→ **Exercise instructions**:
Each entry below should be restated word for word, without any picture it contains.

→ **Information shown**:
>>>
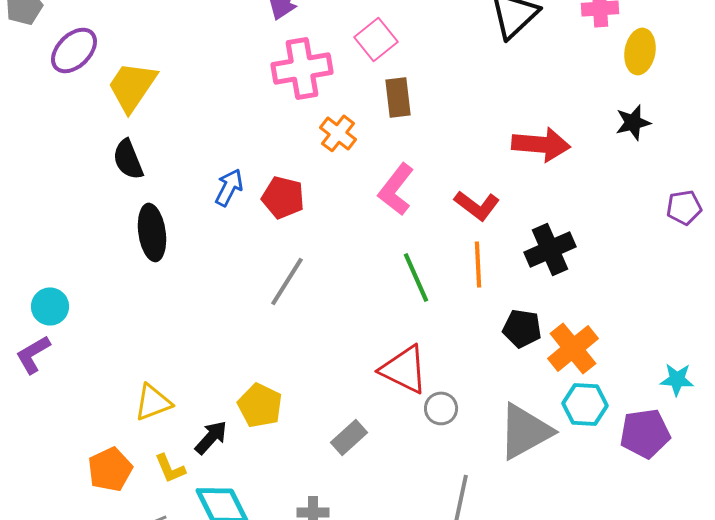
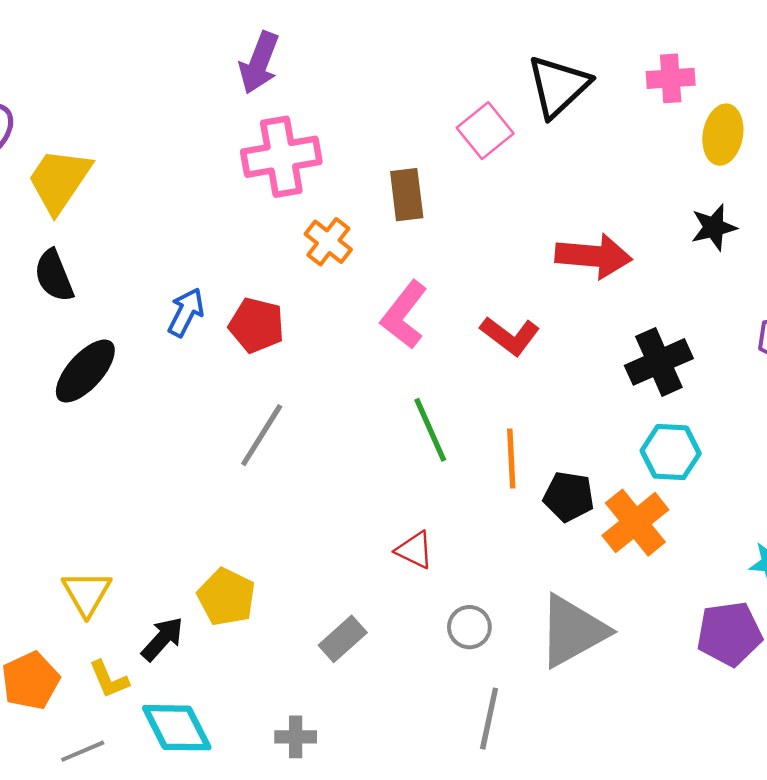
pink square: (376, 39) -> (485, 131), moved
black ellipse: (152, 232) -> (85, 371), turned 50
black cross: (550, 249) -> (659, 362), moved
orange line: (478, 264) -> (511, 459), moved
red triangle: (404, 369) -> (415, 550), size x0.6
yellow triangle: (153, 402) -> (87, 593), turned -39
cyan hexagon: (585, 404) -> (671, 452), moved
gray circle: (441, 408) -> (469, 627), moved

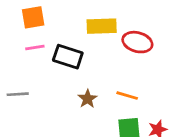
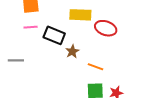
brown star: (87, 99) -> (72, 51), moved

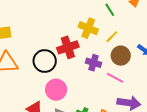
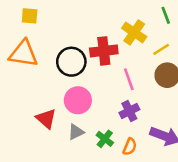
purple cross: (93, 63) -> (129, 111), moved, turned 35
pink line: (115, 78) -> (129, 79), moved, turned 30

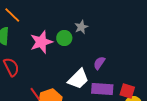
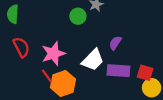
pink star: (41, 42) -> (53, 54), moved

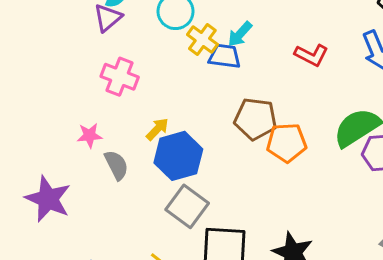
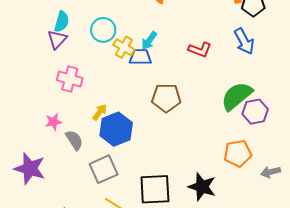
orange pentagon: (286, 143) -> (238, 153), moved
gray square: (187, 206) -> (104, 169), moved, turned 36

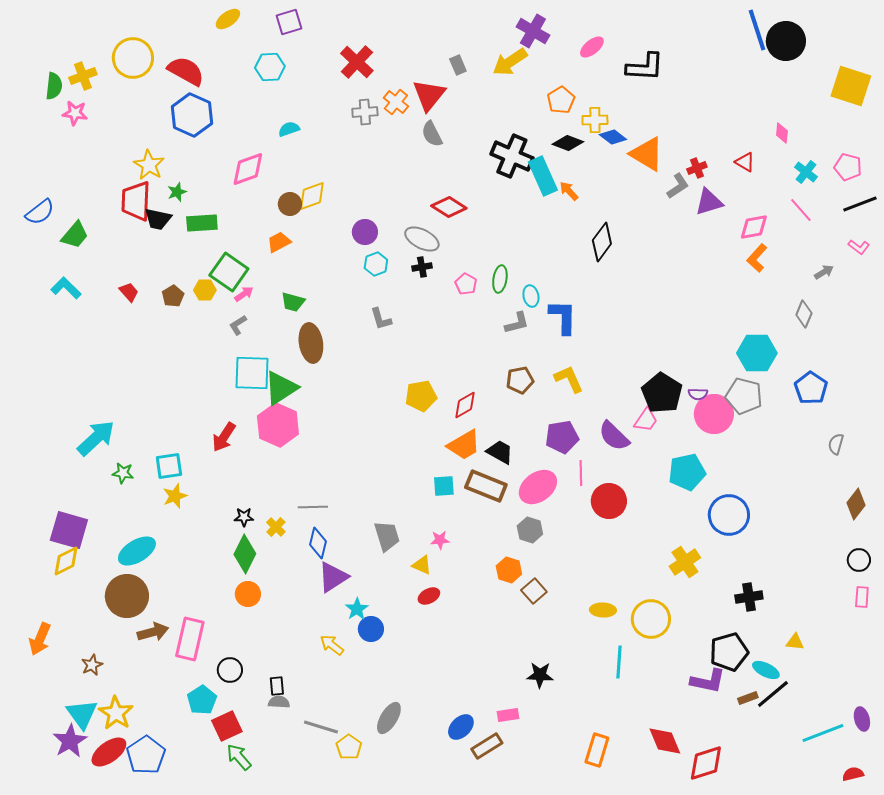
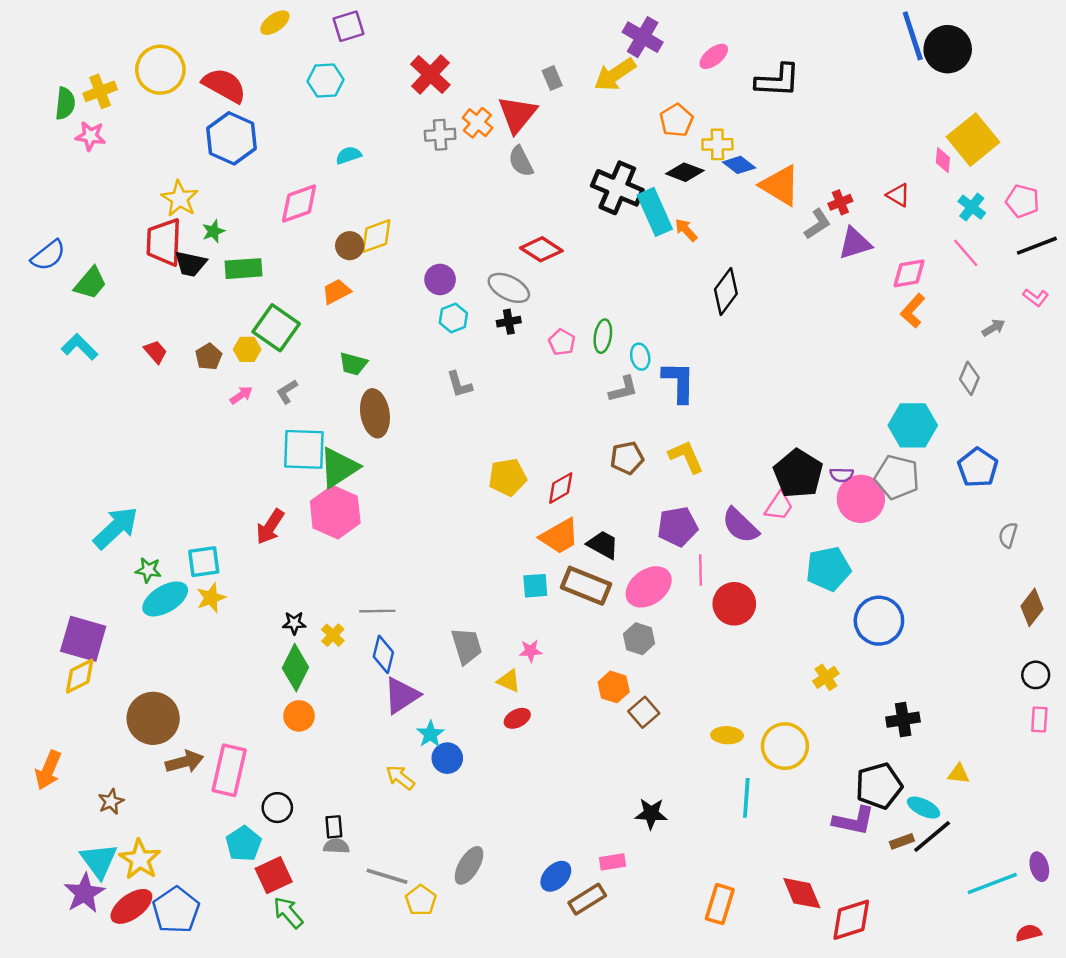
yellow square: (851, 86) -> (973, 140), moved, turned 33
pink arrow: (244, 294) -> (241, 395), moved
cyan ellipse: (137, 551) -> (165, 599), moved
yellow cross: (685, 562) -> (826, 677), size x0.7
<<<
→ **Output of the task**:
pink square: (376, 39) -> (485, 131), moved
black ellipse: (152, 232) -> (85, 371), turned 50
black cross: (550, 249) -> (659, 362), moved
orange line: (478, 264) -> (511, 459), moved
red triangle: (404, 369) -> (415, 550), size x0.6
yellow triangle: (153, 402) -> (87, 593), turned -39
cyan hexagon: (585, 404) -> (671, 452), moved
gray circle: (441, 408) -> (469, 627), moved

brown star: (87, 99) -> (72, 51), moved

purple cross: (93, 63) -> (129, 111), moved, turned 35
pink line: (115, 78) -> (129, 79), moved, turned 30

pink star: (41, 42) -> (53, 54), moved

orange pentagon: (286, 143) -> (238, 153), moved
gray square: (187, 206) -> (104, 169), moved, turned 36

yellow square: (851, 86) -> (973, 140), moved, turned 33
pink arrow: (244, 294) -> (241, 395), moved
cyan ellipse: (137, 551) -> (165, 599), moved
yellow cross: (685, 562) -> (826, 677), size x0.7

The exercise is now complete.